:: STORED DATA ::
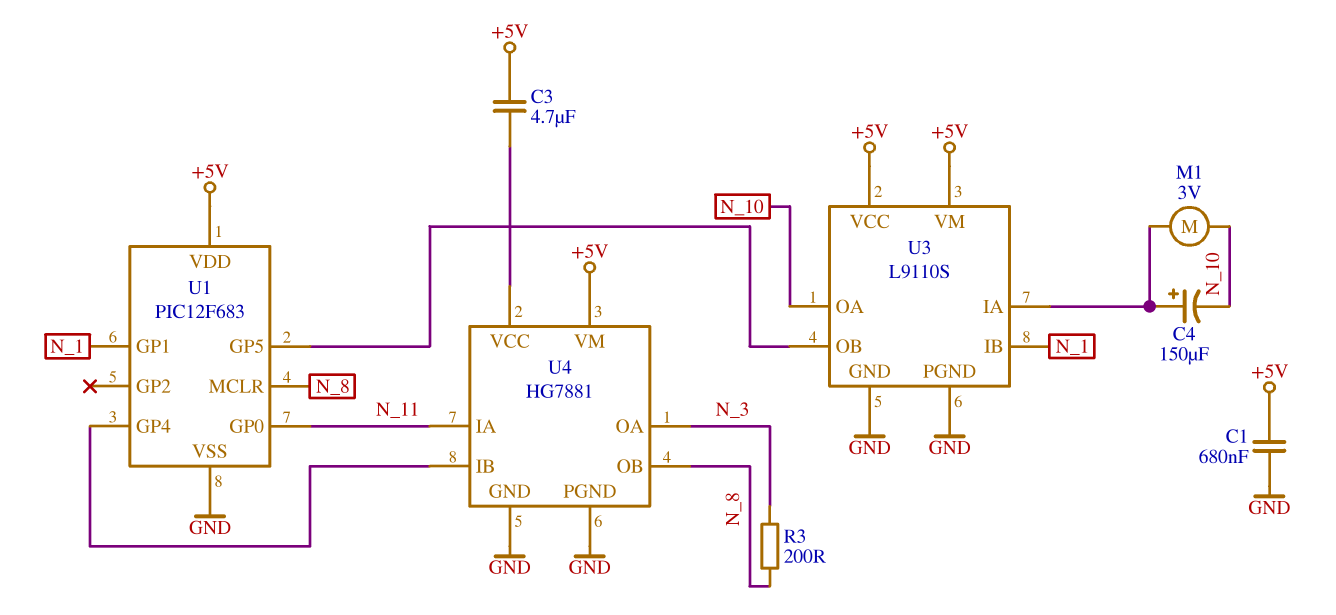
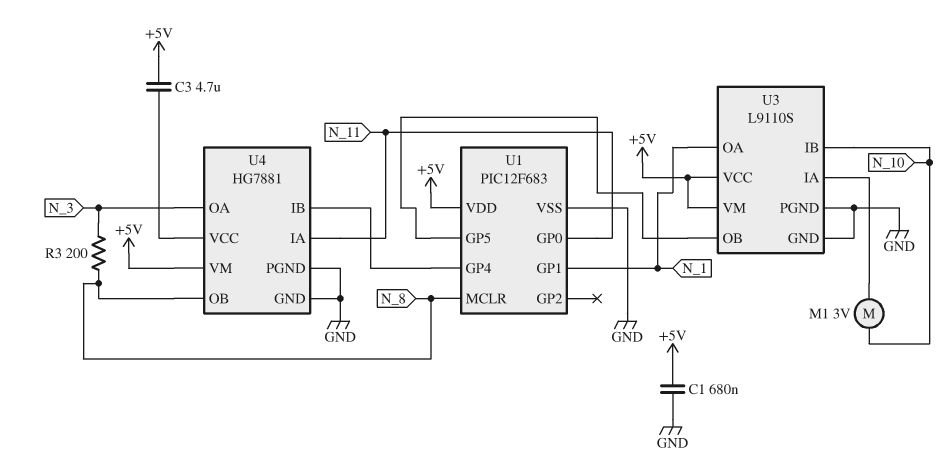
C4: 150uF (plus U3/IA, minus N_10) -> none
U3 pin IB: N_1 -> N_10
U3 pin OA: N_10 -> N_1

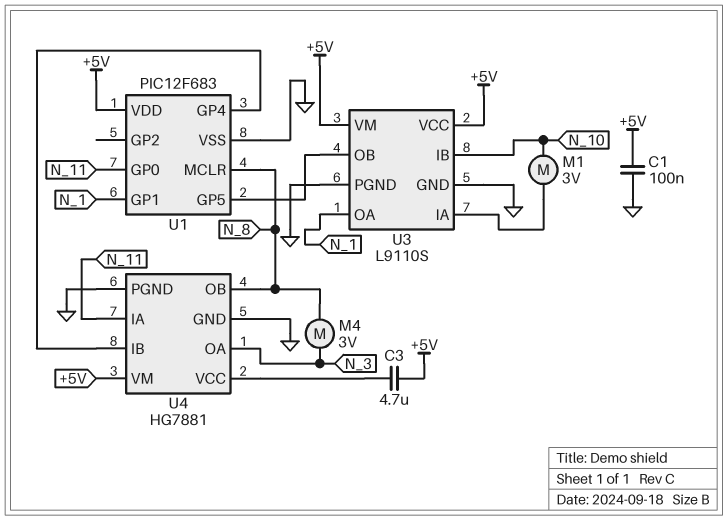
C1: 680nF (+5V, GND) -> 100nF (+5V, GND)
M4: none -> motor 3V (N_3, N_8)
R3: 200 (N_3, N_8) -> none

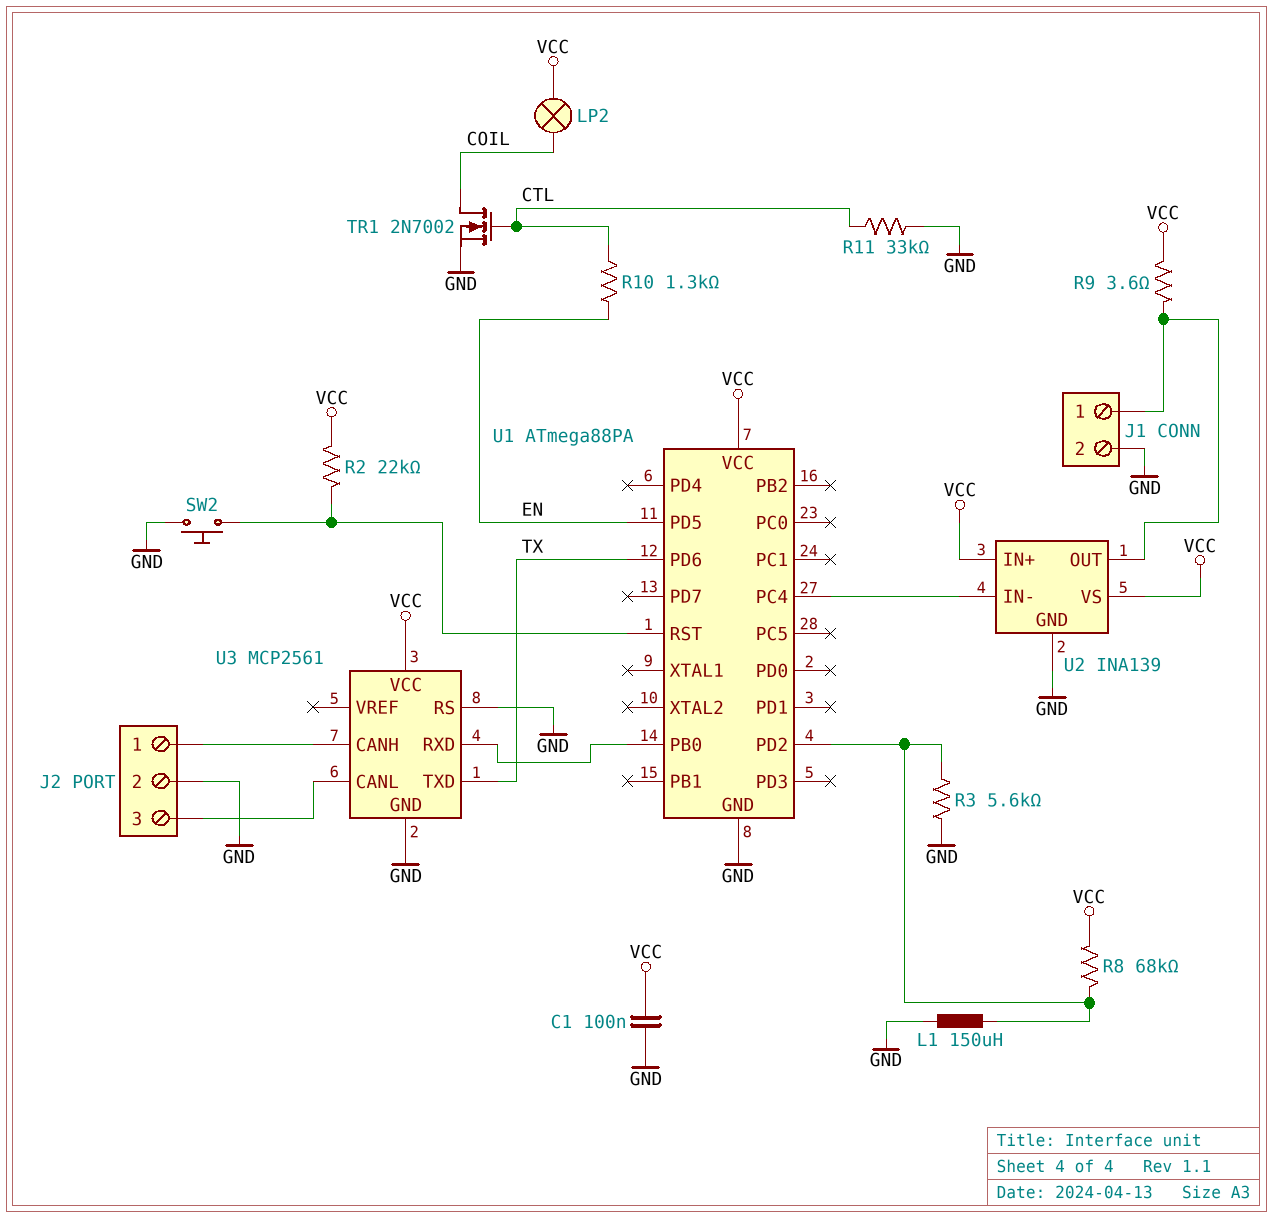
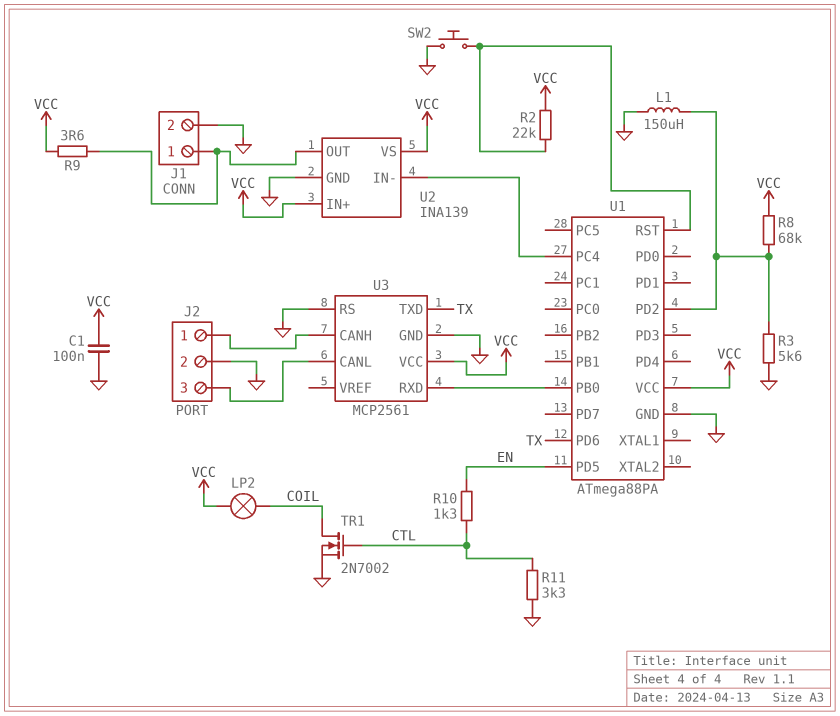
R11: 33k (CTL, GND) -> 3.3k (CTL, GND)

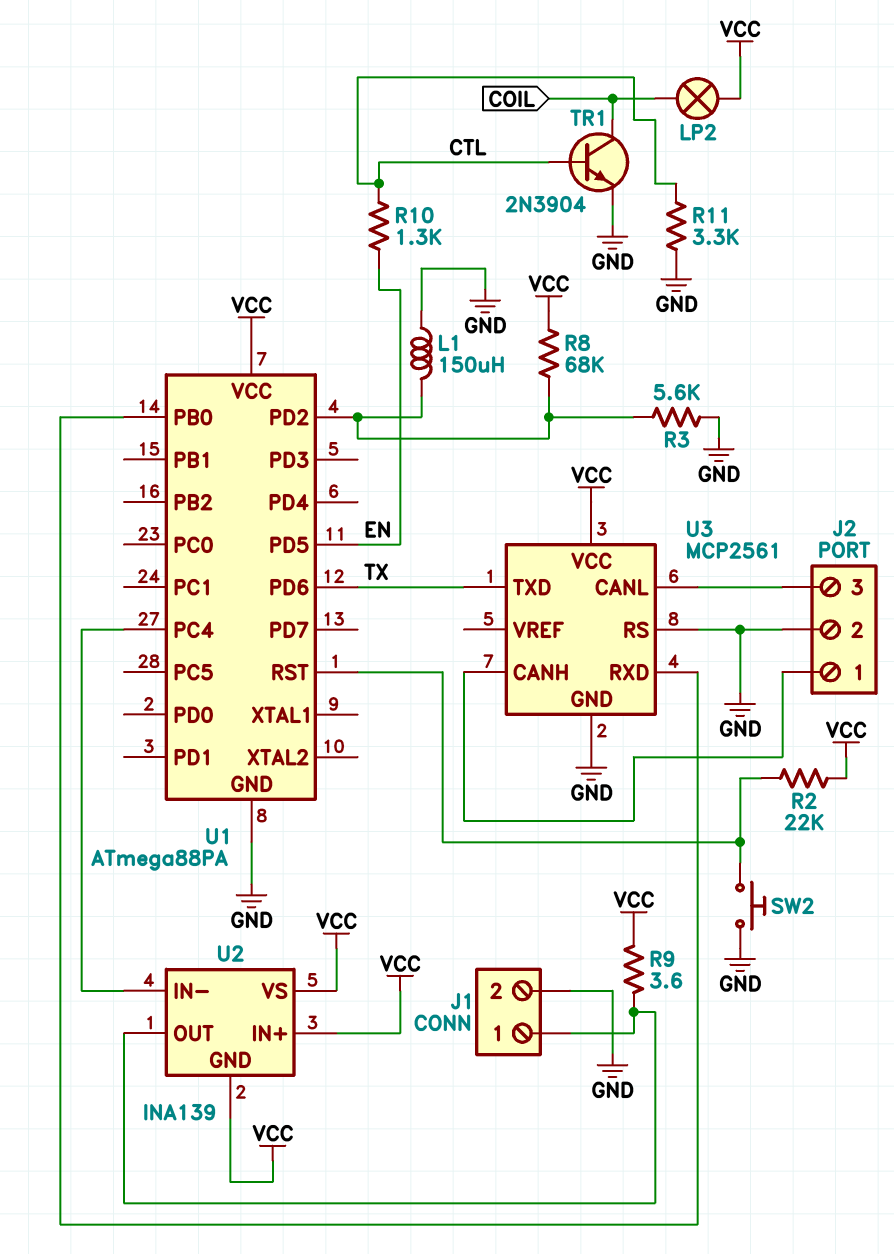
C1: 100nF (GND, VCC) -> none
TR1: NMOS 2N7002 (G CTL, D COIL, S GND) -> NPN 2N3904 (B CTL, C COIL, E GND)
U2 pin GND: GND -> VCC

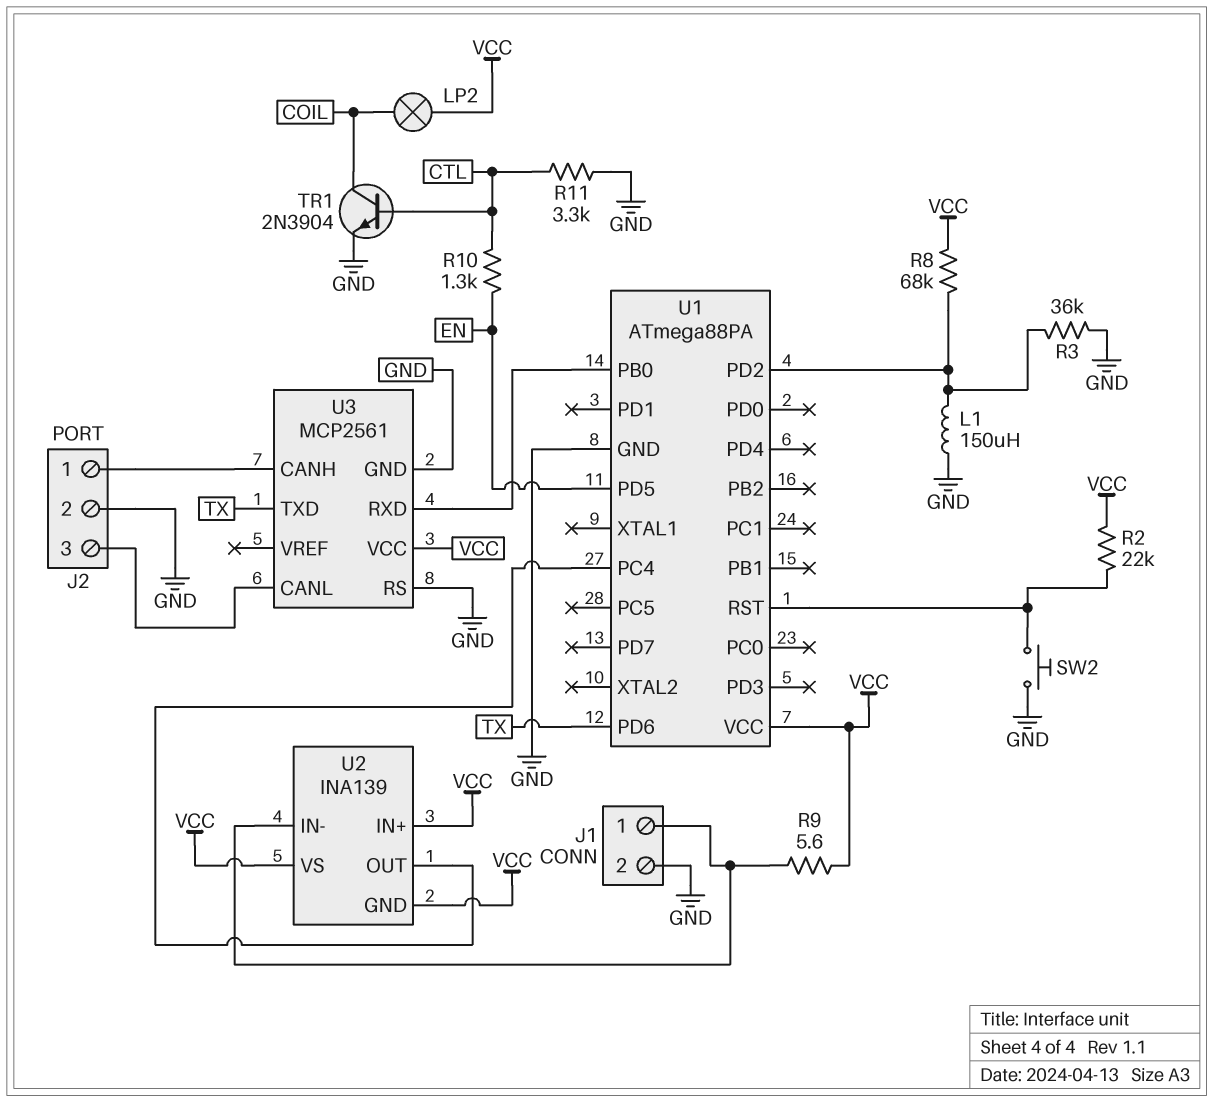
R3: 5.6k (GND, U1/PD2) -> 36k (GND, U1/PD2)
R9: 3.6 (J1/1, VCC) -> 5.6 (J1/1, VCC)
U2 pin IN-: U1/PC4 -> J1/1
U2 pin OUT: J1/1 -> U1/PC4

:: WHAT THE EXERCISE ASKS ::
Could you write out the records exactly while omitting every picture?

:: EXERCISE RESULT ::
C4: 150uF (plus U3/IA, minus N_10) -> none
U3 pin IB: N_1 -> N_10
U3 pin OA: N_10 -> N_1

C1: 680nF (+5V, GND) -> 100nF (+5V, GND)
M4: none -> motor 3V (N_3, N_8)
R3: 200 (N_3, N_8) -> none

R11: 33k (CTL, GND) -> 3.3k (CTL, GND)

C1: 100nF (GND, VCC) -> none
TR1: NMOS 2N7002 (G CTL, D COIL, S GND) -> NPN 2N3904 (B CTL, C COIL, E GND)
U2 pin GND: GND -> VCC

R3: 5.6k (GND, U1/PD2) -> 36k (GND, U1/PD2)
R9: 3.6 (J1/1, VCC) -> 5.6 (J1/1, VCC)
U2 pin IN-: U1/PC4 -> J1/1
U2 pin OUT: J1/1 -> U1/PC4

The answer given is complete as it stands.